• Your objective: Would you restate, exactly as they appear, the lines from the one containing "Someone swapped the" through the end of the data below?

• The data:
+++
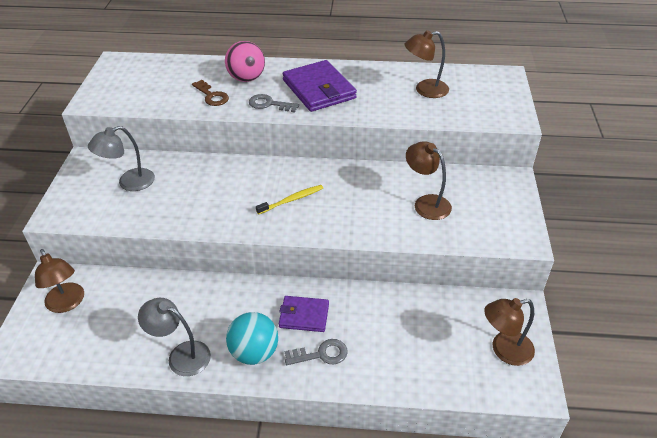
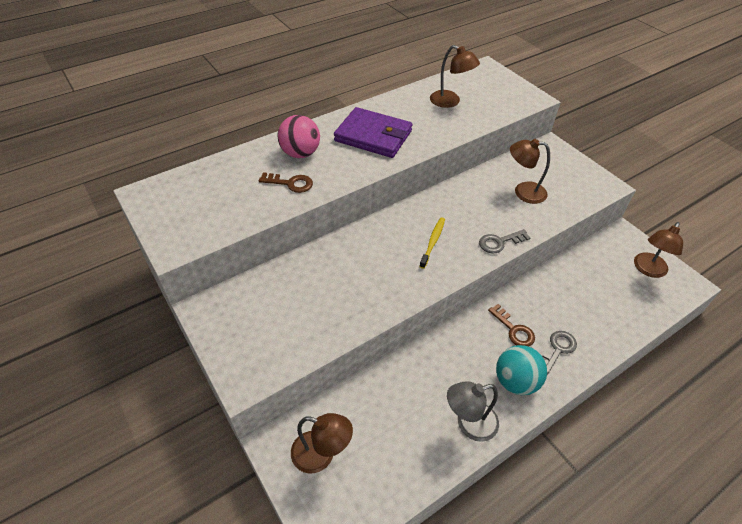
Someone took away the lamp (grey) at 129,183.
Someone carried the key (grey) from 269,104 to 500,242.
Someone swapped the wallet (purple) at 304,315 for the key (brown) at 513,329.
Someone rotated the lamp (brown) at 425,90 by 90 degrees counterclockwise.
+++
• Completed exercise:
Someone swapped the wallet (purple) at 304,315 for the key (brown) at 513,329.
Someone rotated the lamp (brown) at 425,90 by 90 degrees counterclockwise.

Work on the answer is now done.